(Records excerpted from a collection)

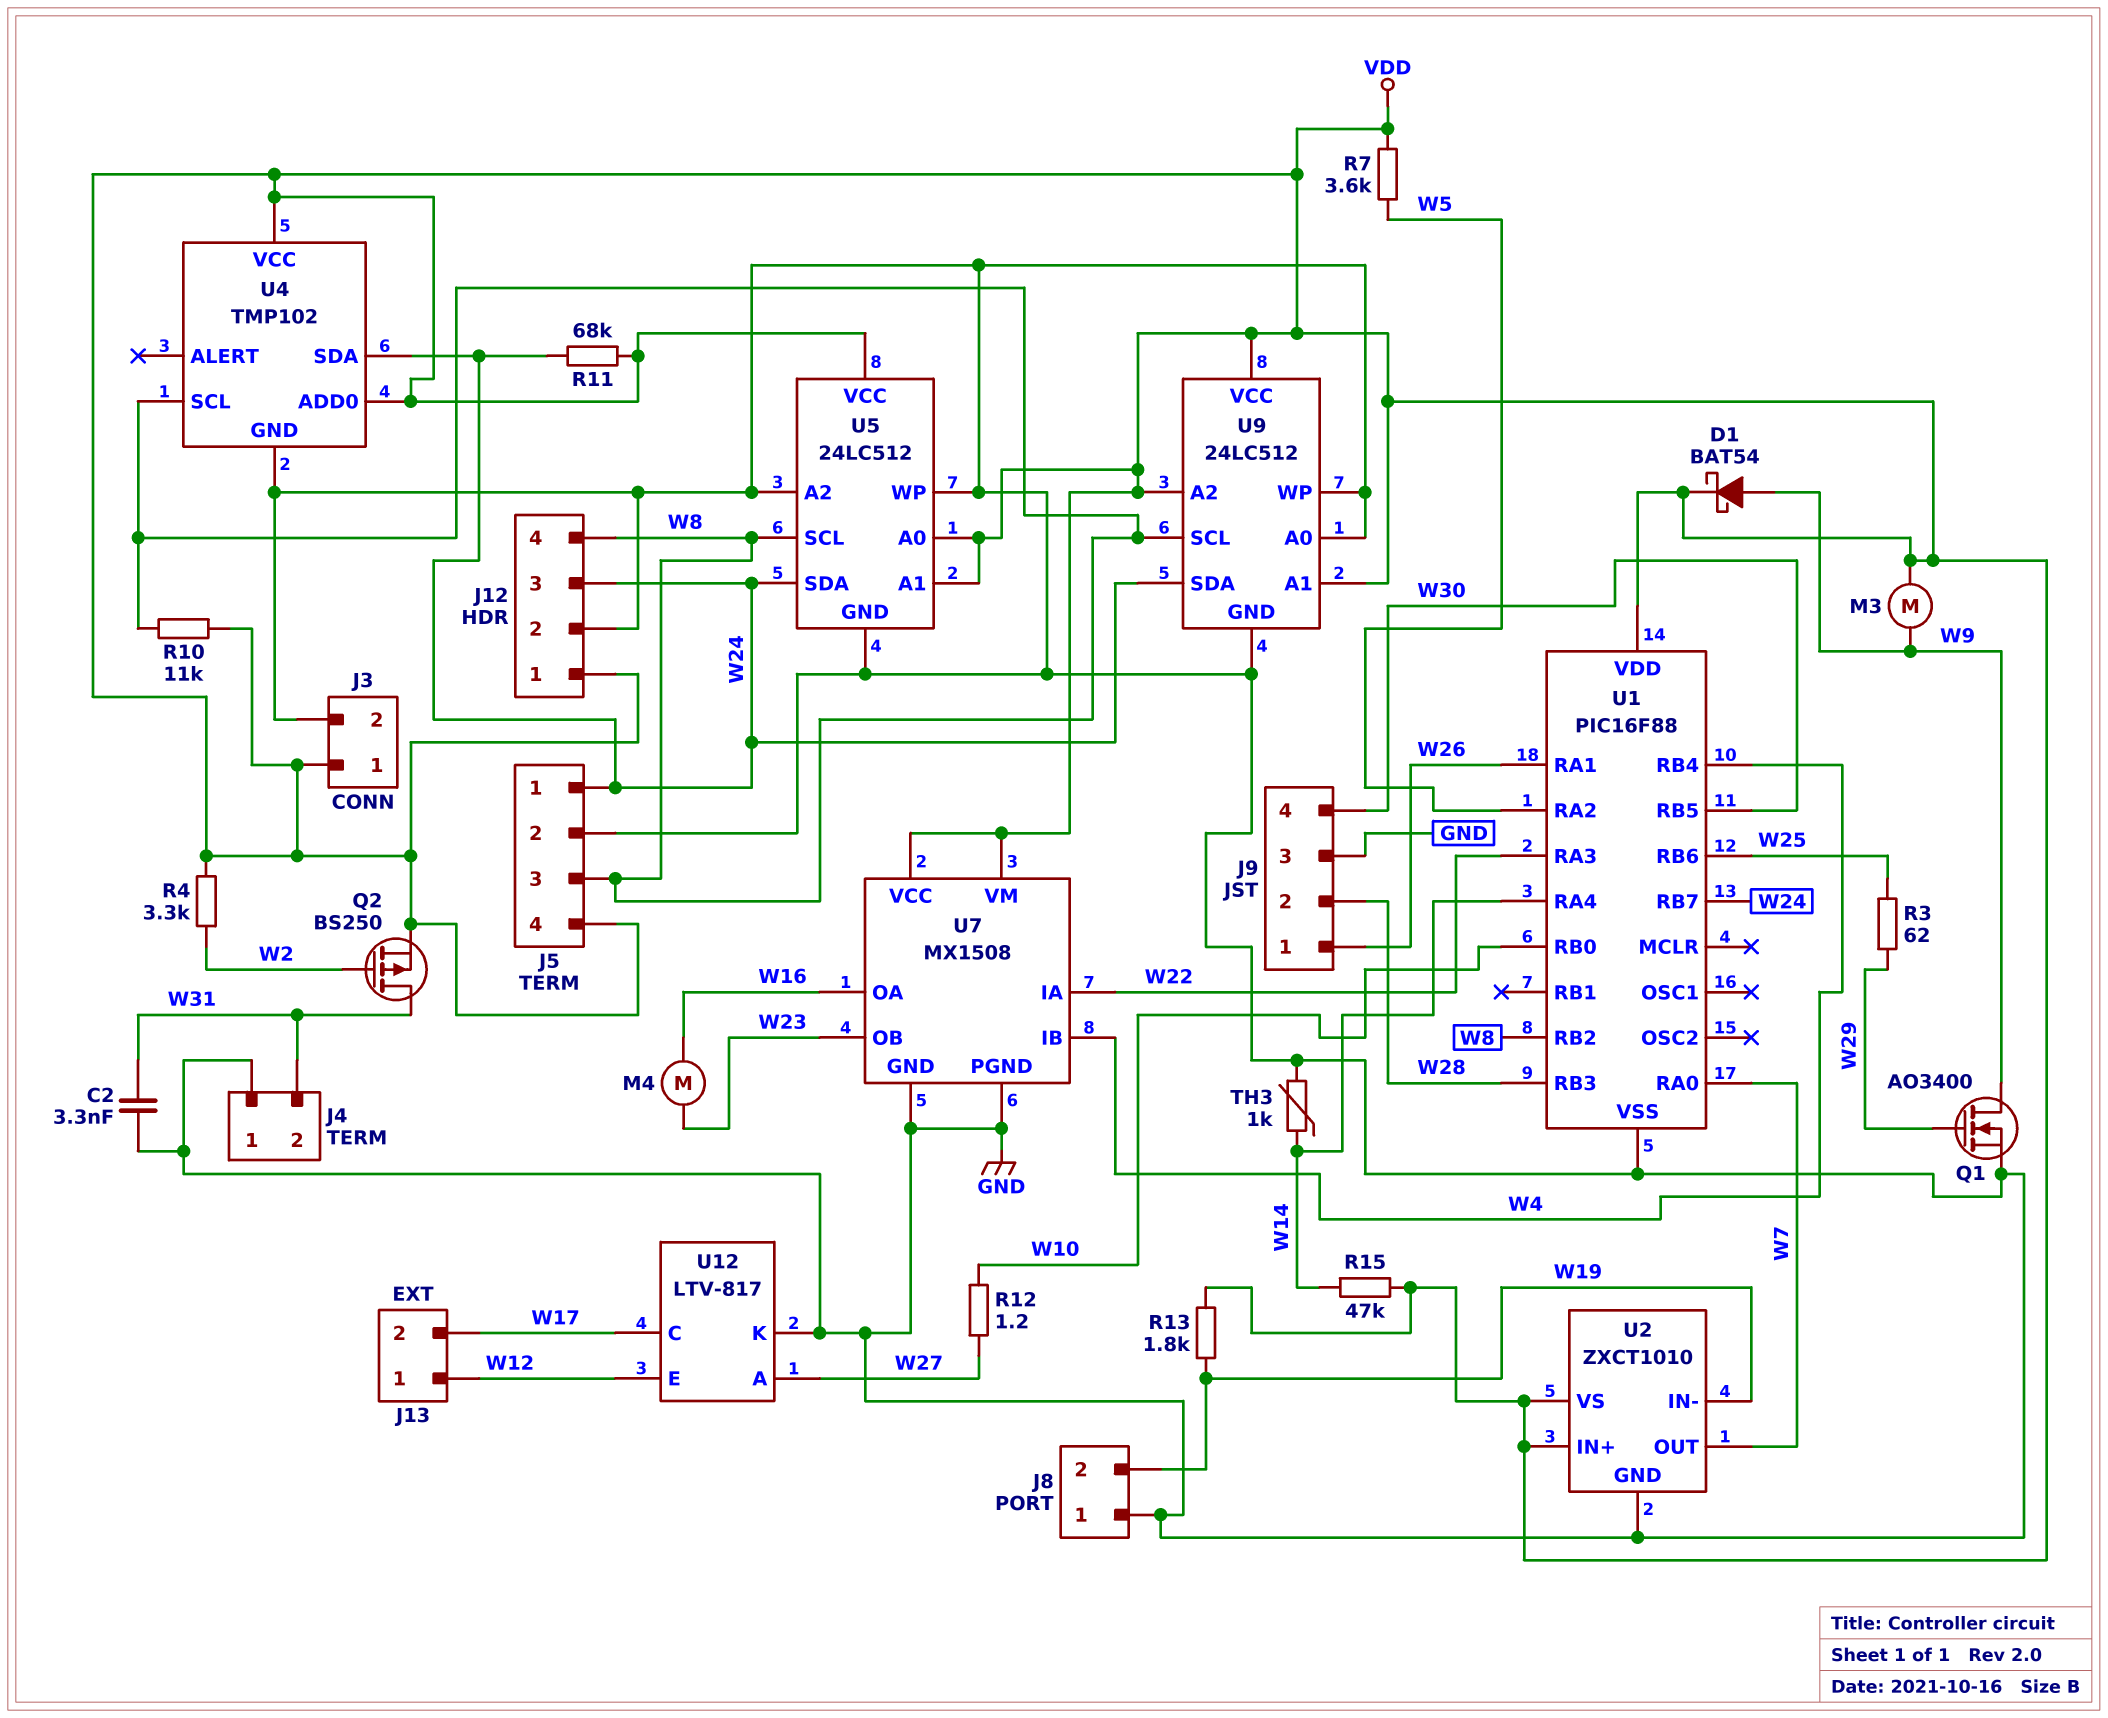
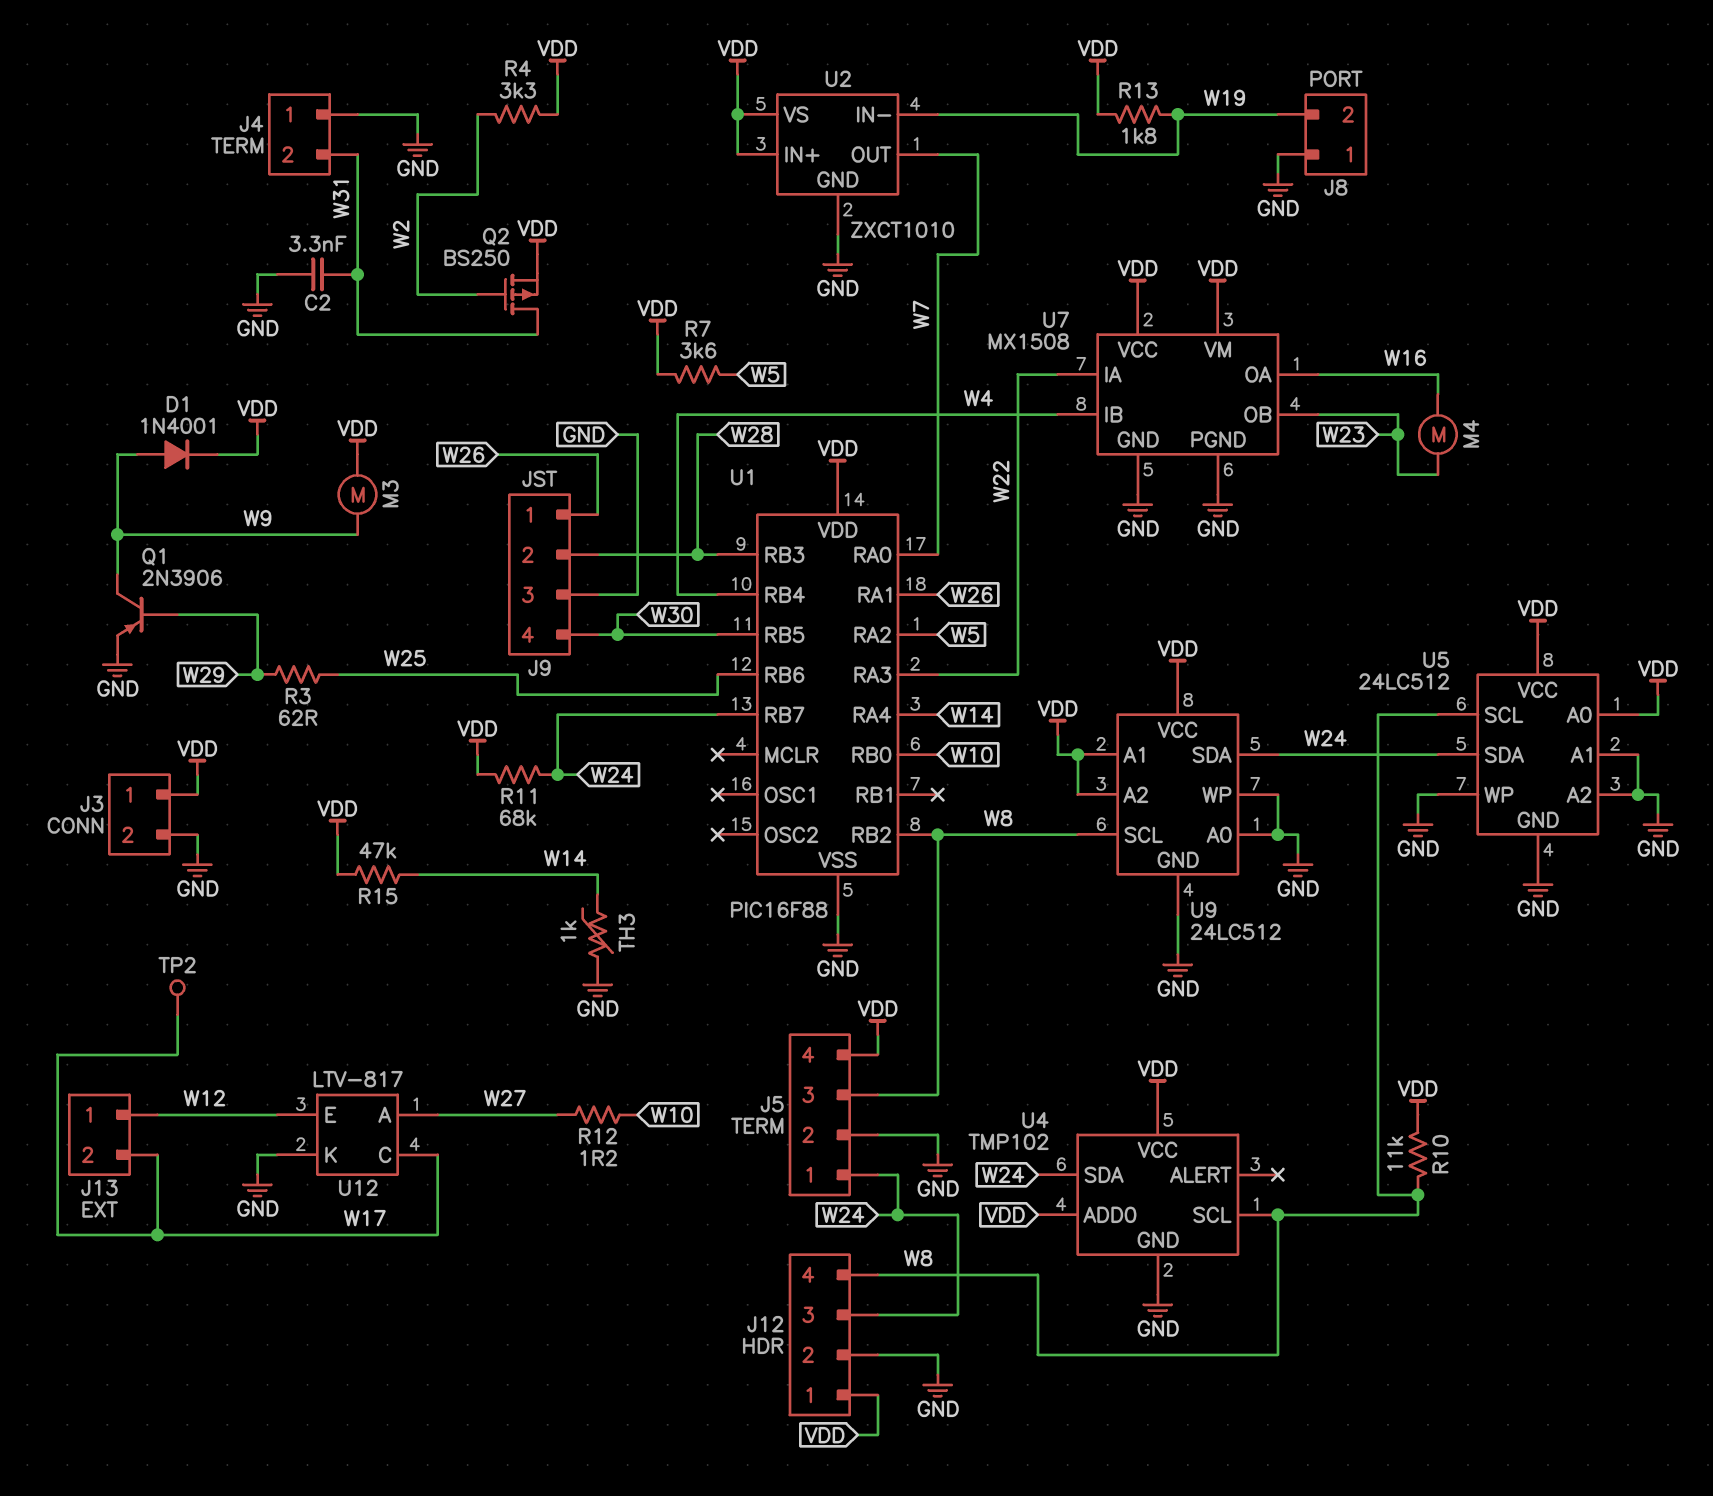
D1: schottky BAT54 (A W9, K VDD) -> diode 1N4001 (A W9, K VDD)
Q1: NMOS AO3400 (G W29, D W9, S GND) -> PNP 2N3906 (B W29, C W9, E GND)
TP2: none -> test point (W17)
U5 pin A1: VDD -> GND

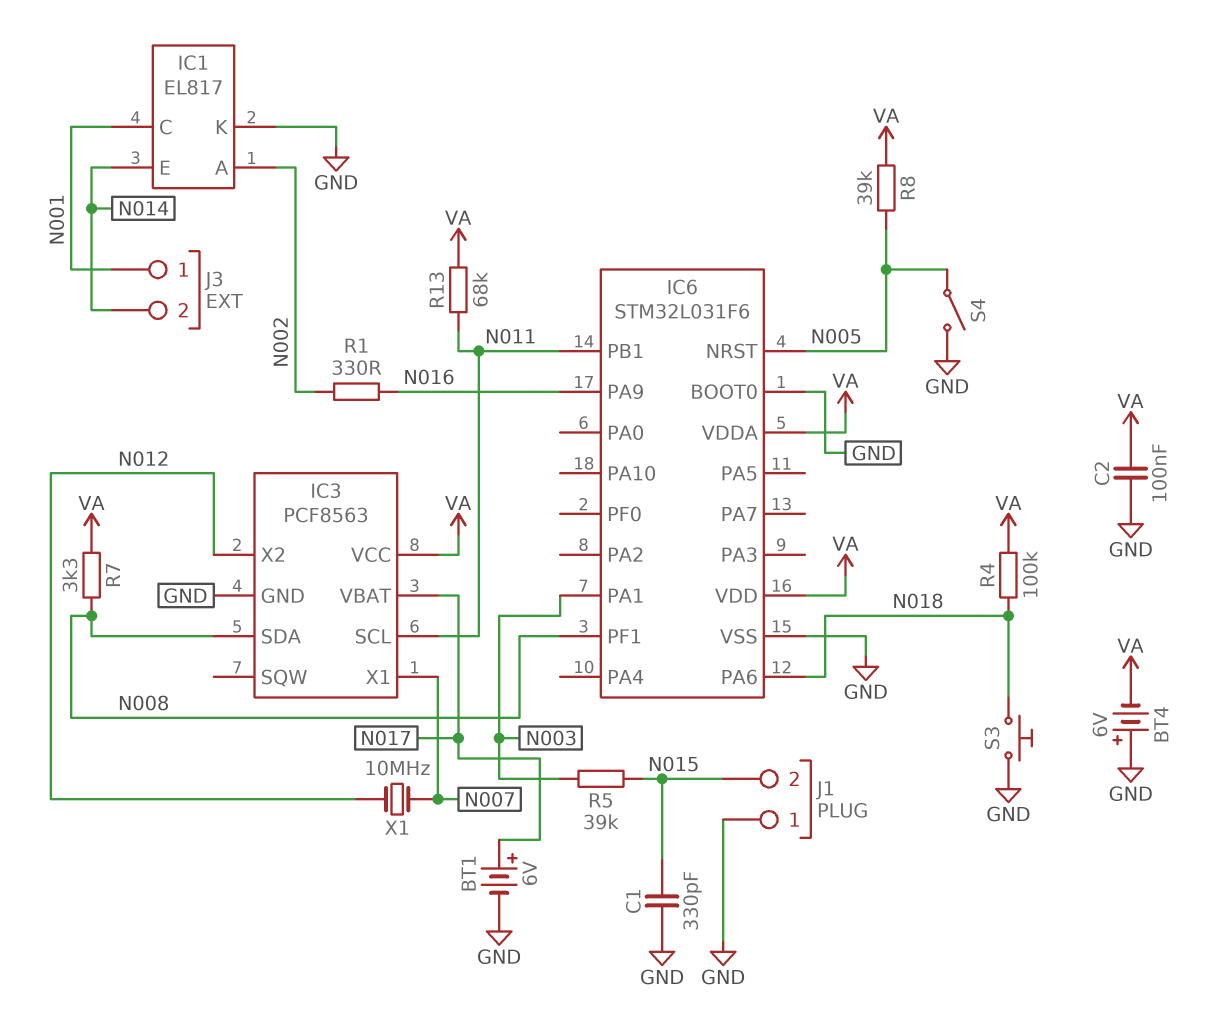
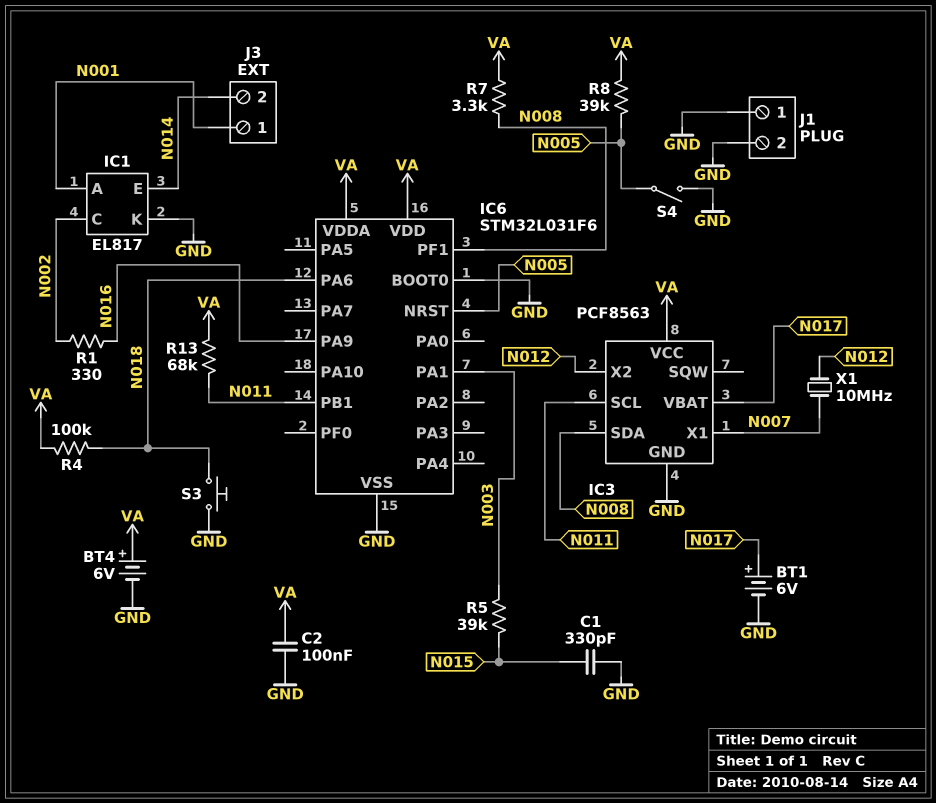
BT4: 6V (plus GND, minus VA) -> 6V (plus VA, minus GND)
IC1 pin A: N002 -> N001
IC1 pin C: N001 -> N002
J1 pin 2: N015 -> GND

-- THE PROBLEM --
Exclude the pictures and repeat the entries word for word.

-- EXERCISE RESULT --
D1: schottky BAT54 (A W9, K VDD) -> diode 1N4001 (A W9, K VDD)
Q1: NMOS AO3400 (G W29, D W9, S GND) -> PNP 2N3906 (B W29, C W9, E GND)
TP2: none -> test point (W17)
U5 pin A1: VDD -> GND

BT4: 6V (plus GND, minus VA) -> 6V (plus VA, minus GND)
IC1 pin A: N002 -> N001
IC1 pin C: N001 -> N002
J1 pin 2: N015 -> GND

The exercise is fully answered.